[Stored entries]

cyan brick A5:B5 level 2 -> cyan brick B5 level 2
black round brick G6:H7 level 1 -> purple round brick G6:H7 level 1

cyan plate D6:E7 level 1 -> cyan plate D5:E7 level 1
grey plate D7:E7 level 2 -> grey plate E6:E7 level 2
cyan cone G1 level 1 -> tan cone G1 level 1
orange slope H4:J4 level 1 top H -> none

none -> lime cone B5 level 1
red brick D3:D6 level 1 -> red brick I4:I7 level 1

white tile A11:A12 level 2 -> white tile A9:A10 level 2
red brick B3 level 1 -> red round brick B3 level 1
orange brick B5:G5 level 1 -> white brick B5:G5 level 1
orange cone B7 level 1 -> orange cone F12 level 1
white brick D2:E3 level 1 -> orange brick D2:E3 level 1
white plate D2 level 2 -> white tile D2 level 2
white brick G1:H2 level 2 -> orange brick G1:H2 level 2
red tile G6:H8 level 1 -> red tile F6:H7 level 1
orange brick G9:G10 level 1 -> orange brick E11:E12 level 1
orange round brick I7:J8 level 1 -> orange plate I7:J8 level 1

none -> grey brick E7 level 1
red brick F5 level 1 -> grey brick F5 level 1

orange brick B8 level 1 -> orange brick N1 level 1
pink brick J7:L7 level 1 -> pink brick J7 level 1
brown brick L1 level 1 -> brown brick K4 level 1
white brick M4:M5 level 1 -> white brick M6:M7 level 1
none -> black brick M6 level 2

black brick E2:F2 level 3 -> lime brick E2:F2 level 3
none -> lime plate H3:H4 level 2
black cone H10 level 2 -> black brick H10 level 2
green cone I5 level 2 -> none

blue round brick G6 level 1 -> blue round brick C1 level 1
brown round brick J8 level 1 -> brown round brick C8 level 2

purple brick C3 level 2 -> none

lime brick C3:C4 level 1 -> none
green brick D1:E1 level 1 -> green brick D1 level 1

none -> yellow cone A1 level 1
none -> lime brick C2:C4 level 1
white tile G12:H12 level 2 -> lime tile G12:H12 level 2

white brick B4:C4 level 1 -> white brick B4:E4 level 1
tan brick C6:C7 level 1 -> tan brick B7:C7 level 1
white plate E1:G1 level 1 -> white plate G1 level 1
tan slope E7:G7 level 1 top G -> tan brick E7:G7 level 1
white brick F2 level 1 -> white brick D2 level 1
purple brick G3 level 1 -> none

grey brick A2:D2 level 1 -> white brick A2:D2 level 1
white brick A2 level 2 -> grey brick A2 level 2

ASSIGNMENT: Please reproduce, word for word, every line from the line with "pink brick J7:L7" to the final line above, including both ends.

TASK SOLUTION:
pink brick J7:L7 level 1 -> pink brick J7 level 1
brown brick L1 level 1 -> brown brick K4 level 1
white brick M4:M5 level 1 -> white brick M6:M7 level 1
none -> black brick M6 level 2

black brick E2:F2 level 3 -> lime brick E2:F2 level 3
none -> lime plate H3:H4 level 2
black cone H10 level 2 -> black brick H10 level 2
green cone I5 level 2 -> none

blue round brick G6 level 1 -> blue round brick C1 level 1
brown round brick J8 level 1 -> brown round brick C8 level 2

purple brick C3 level 2 -> none

lime brick C3:C4 level 1 -> none
green brick D1:E1 level 1 -> green brick D1 level 1

none -> yellow cone A1 level 1
none -> lime brick C2:C4 level 1
white tile G12:H12 level 2 -> lime tile G12:H12 level 2

white brick B4:C4 level 1 -> white brick B4:E4 level 1
tan brick C6:C7 level 1 -> tan brick B7:C7 level 1
white plate E1:G1 level 1 -> white plate G1 level 1
tan slope E7:G7 level 1 top G -> tan brick E7:G7 level 1
white brick F2 level 1 -> white brick D2 level 1
purple brick G3 level 1 -> none

grey brick A2:D2 level 1 -> white brick A2:D2 level 1
white brick A2 level 2 -> grey brick A2 level 2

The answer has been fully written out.